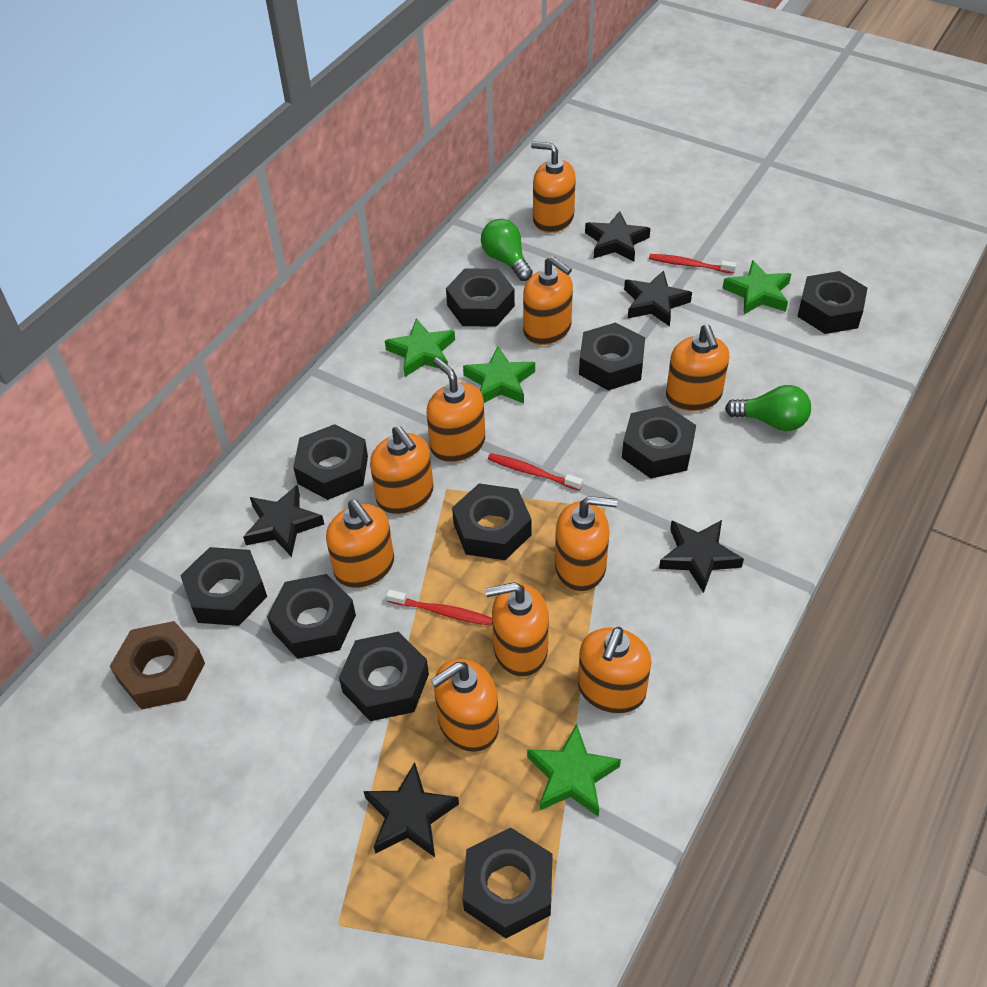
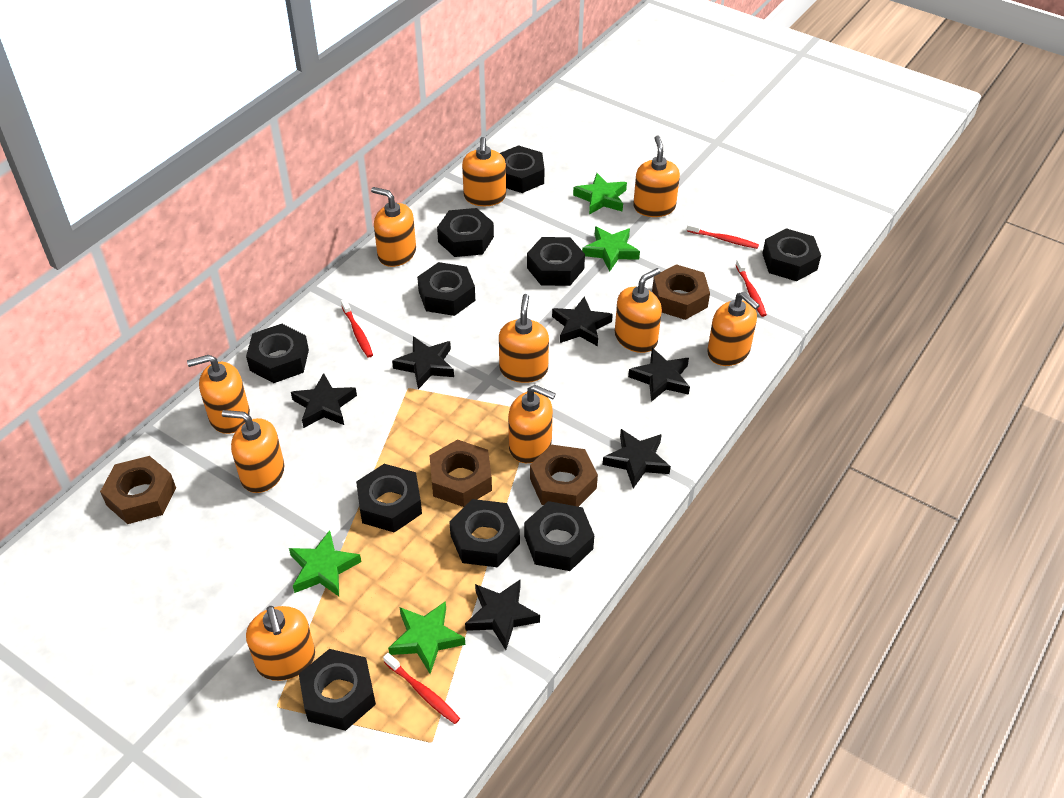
black star: 5 -> 6
brown nut: 1 -> 4
green light bulb: 2 -> 0
red toothbrush: 3 -> 4

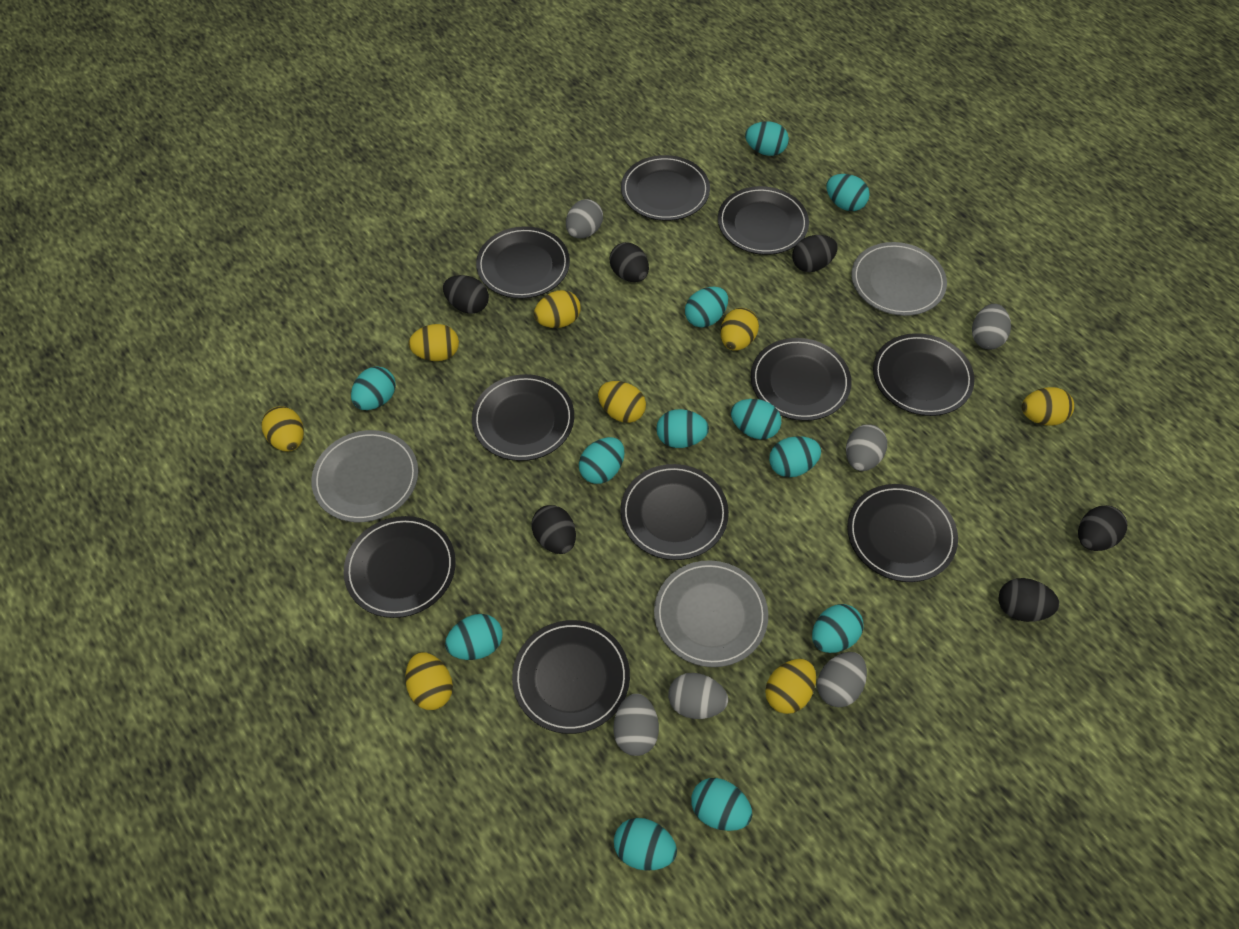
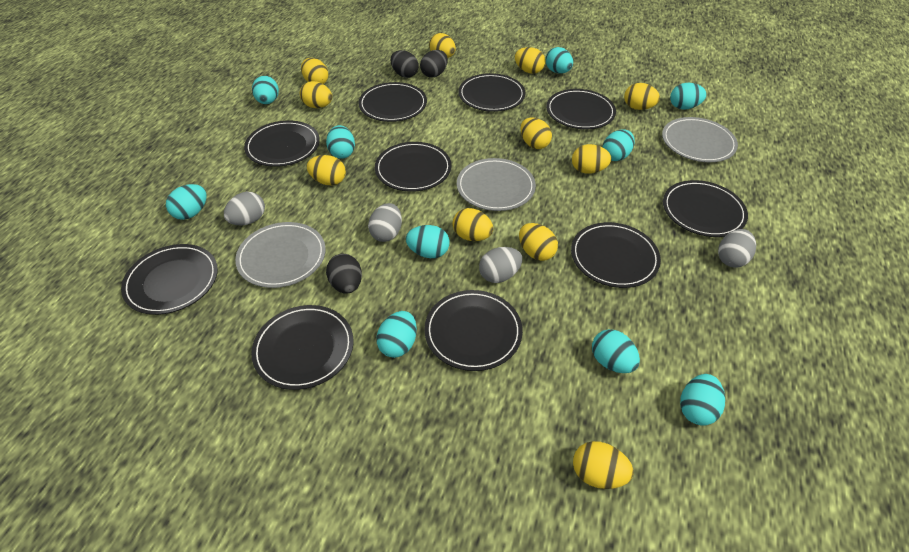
black egg: 6 -> 3
grey egg: 6 -> 4
turquoise egg: 12 -> 10
yellow egg: 8 -> 11

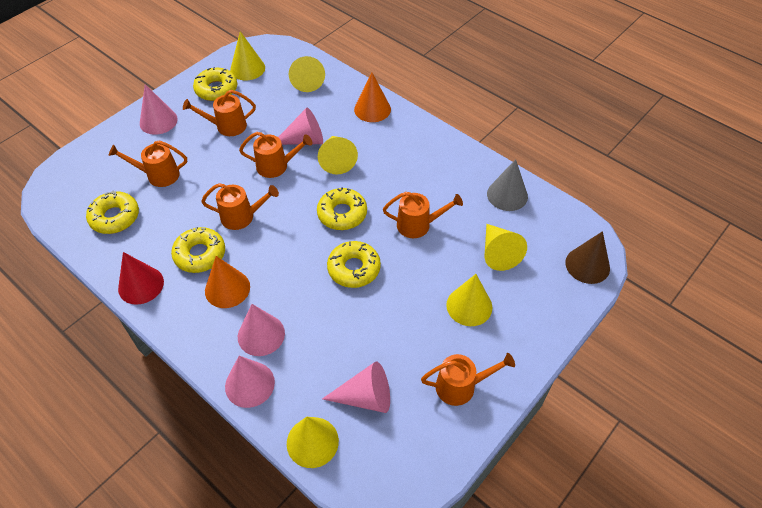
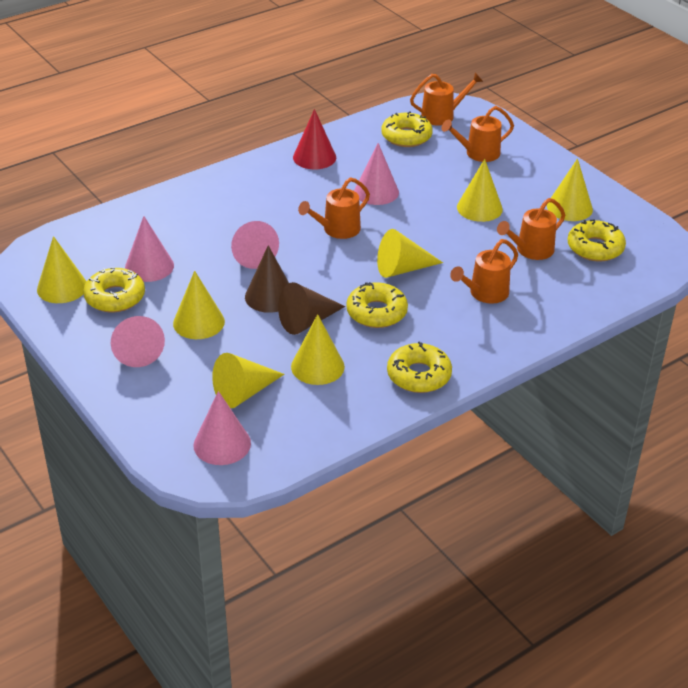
brown cone: 1 -> 2
grey cone: 1 -> 0
orange cone: 2 -> 0
orange watering can: 6 -> 5
yellow cone: 6 -> 7

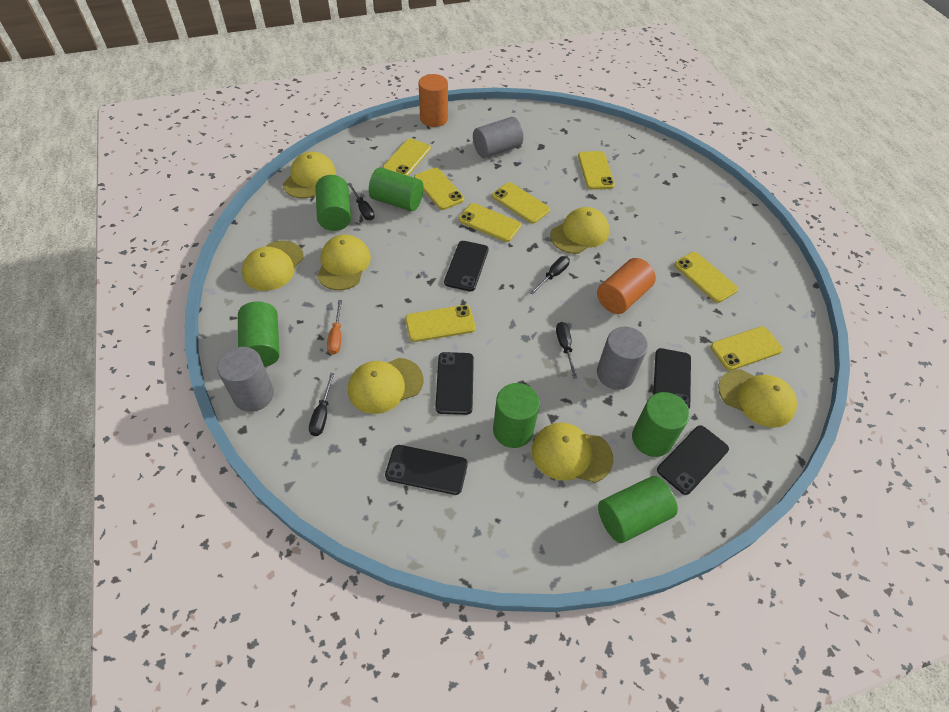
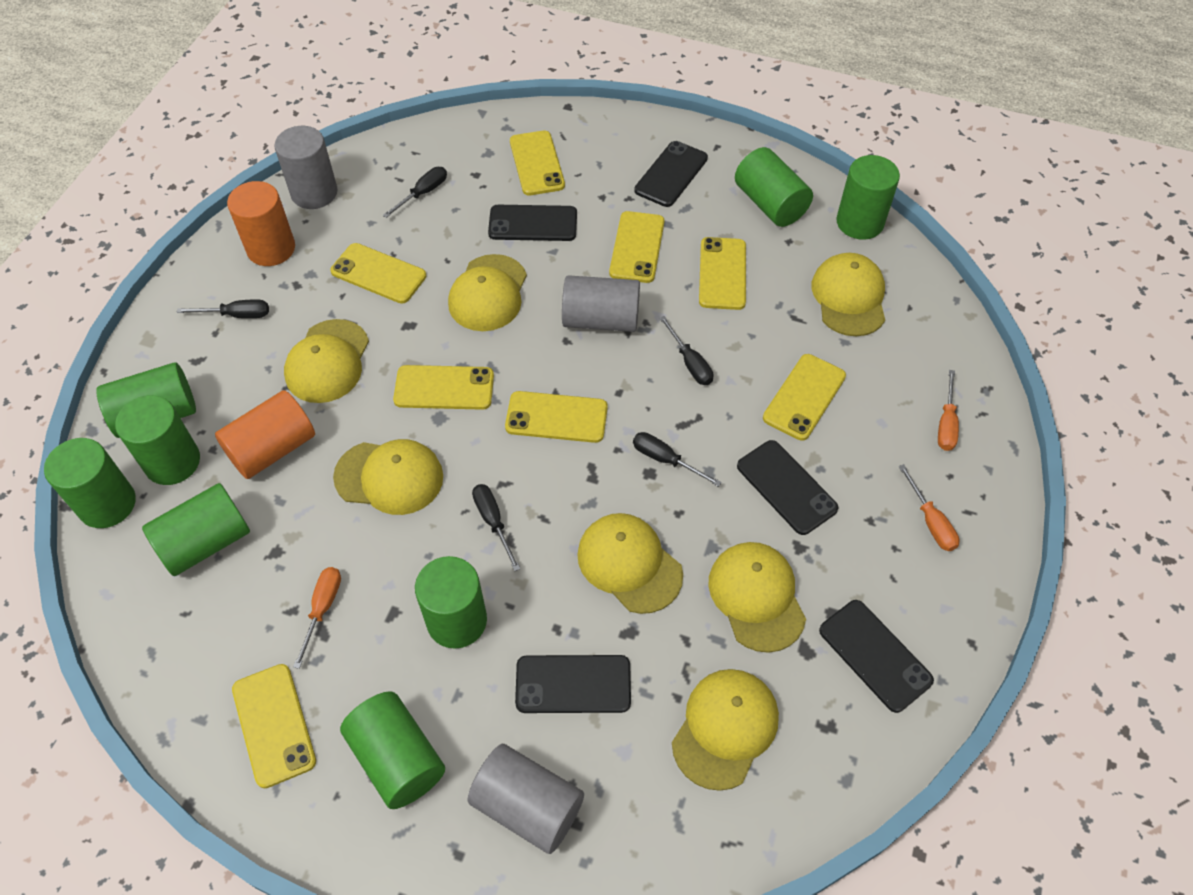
black screwdriver: 4 -> 5
green cylinder: 6 -> 8
orange screwdriver: 1 -> 3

######

§ Exercise directions:
Please retype the data exactly. The pictures do not go in.

§ Answer to this exercise:
black star: 5 -> 6
brown nut: 1 -> 4
green light bulb: 2 -> 0
red toothbrush: 3 -> 4

black egg: 6 -> 3
grey egg: 6 -> 4
turquoise egg: 12 -> 10
yellow egg: 8 -> 11

brown cone: 1 -> 2
grey cone: 1 -> 0
orange cone: 2 -> 0
orange watering can: 6 -> 5
yellow cone: 6 -> 7

black screwdriver: 4 -> 5
green cylinder: 6 -> 8
orange screwdriver: 1 -> 3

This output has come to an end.